• Problem requirements: Leave out the pictures and retype all the entries below exactly.

===== Provided information

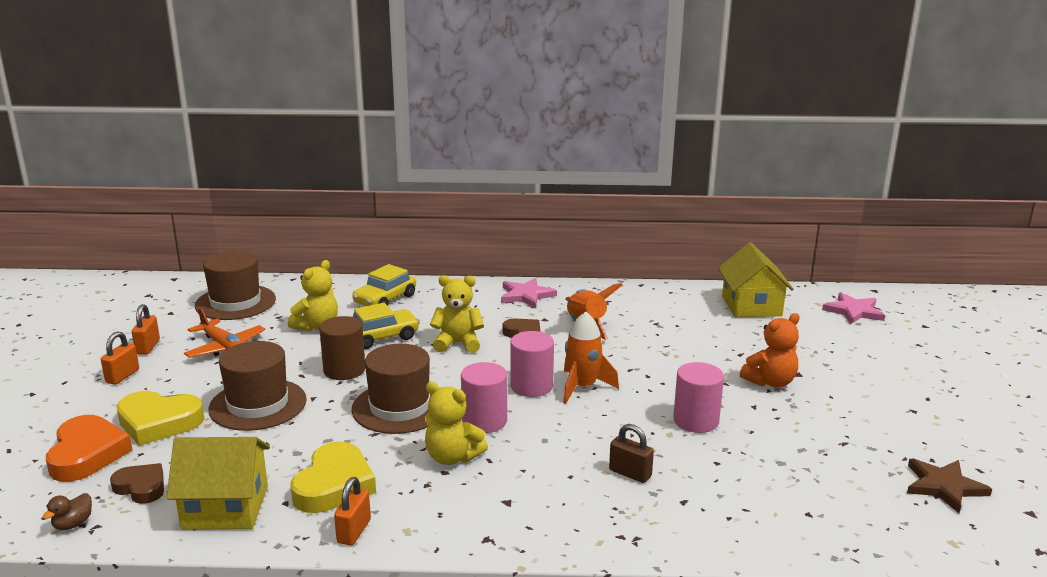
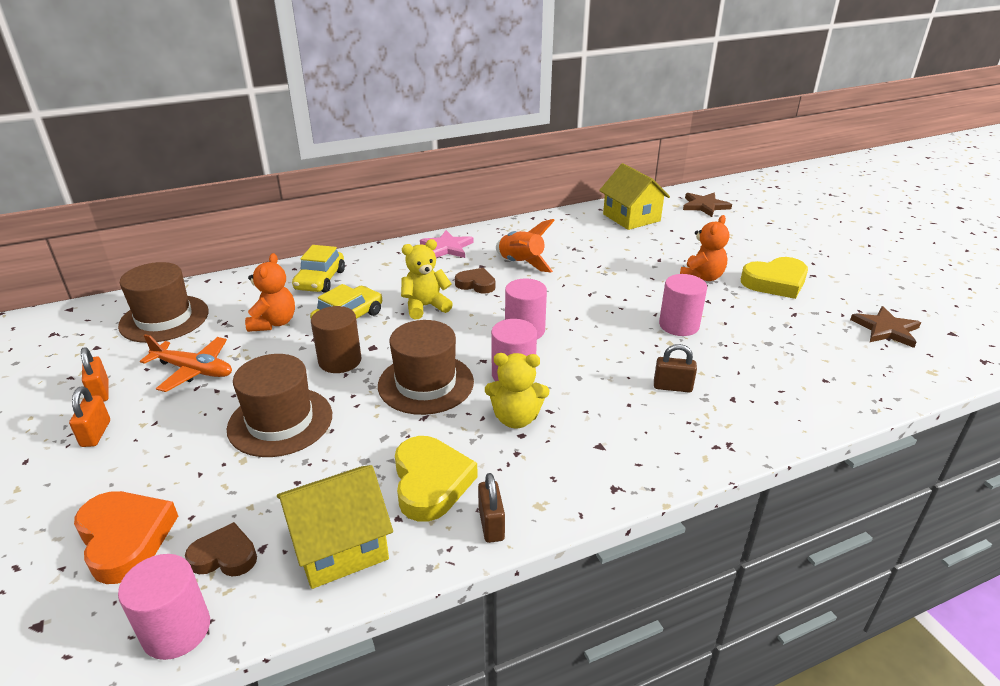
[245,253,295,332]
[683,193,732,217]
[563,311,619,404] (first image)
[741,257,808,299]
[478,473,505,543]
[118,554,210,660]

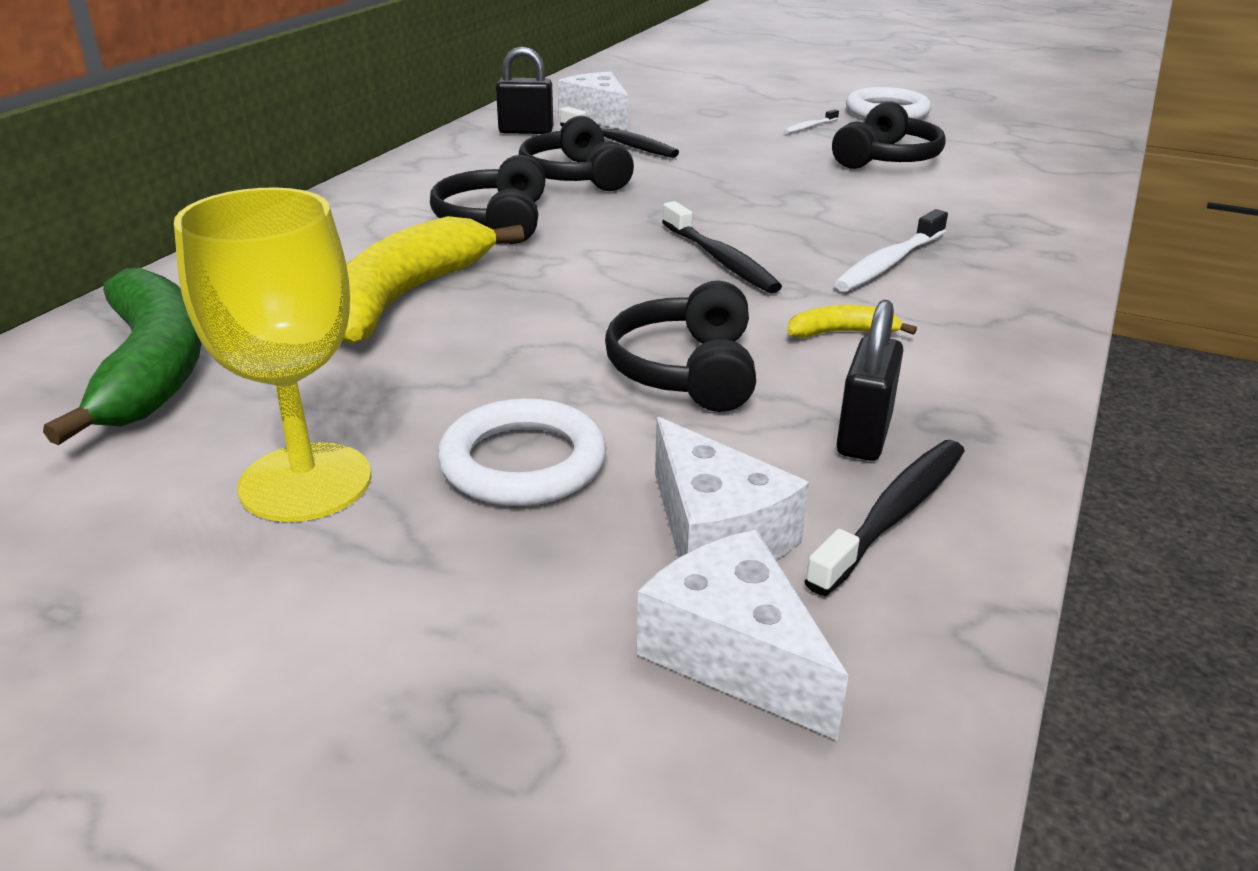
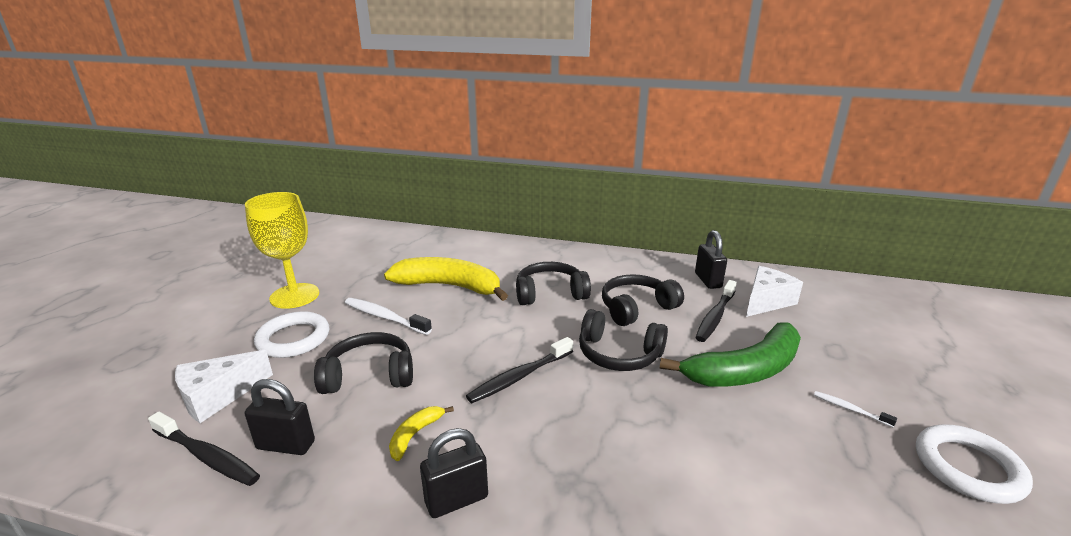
[579,309,668,371]
[345,298,432,335]
[659,322,801,387]
[389,406,454,461]
[637,530,849,740] (first image)
[420,428,488,518]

==========

• Written response:
[245,253,295,332]
[683,193,732,217]
[563,311,619,404] (first image)
[741,257,808,299]
[478,473,505,543]
[118,554,210,660]

[579,309,668,371]
[345,298,432,335]
[659,322,801,387]
[389,406,454,461]
[637,530,849,740] (first image)
[420,428,488,518]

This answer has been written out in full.